Records provided ->
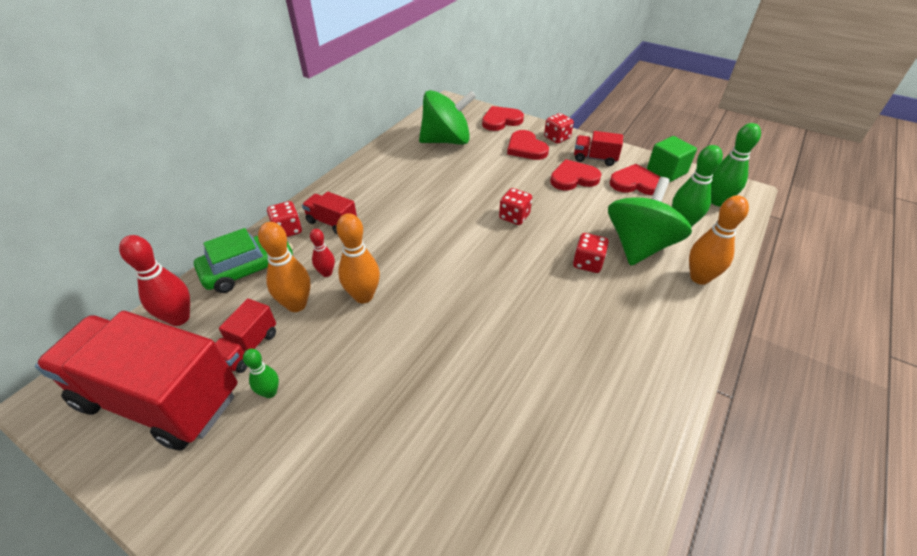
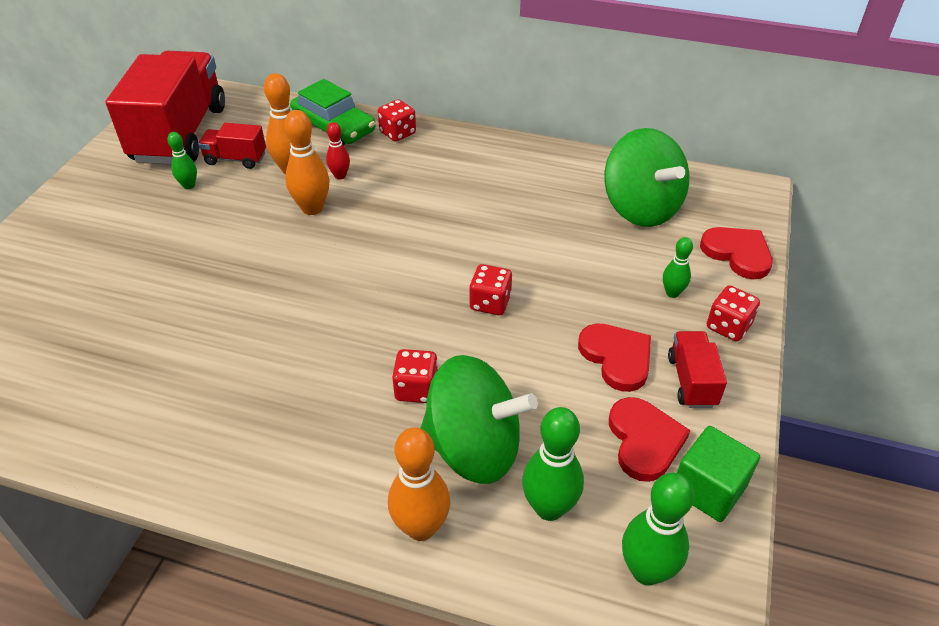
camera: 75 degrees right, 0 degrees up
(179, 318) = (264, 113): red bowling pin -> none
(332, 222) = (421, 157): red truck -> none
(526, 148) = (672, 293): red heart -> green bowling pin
--
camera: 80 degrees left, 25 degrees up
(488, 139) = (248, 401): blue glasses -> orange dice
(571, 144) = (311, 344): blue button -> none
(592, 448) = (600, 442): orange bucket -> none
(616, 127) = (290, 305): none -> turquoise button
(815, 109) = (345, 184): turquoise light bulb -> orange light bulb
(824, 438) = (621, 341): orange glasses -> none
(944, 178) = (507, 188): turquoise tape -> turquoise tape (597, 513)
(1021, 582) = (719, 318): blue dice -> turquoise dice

The problem ->
Within the data above, tally every line that has "bowling" in it. Answer with the number only.

Your response ->
2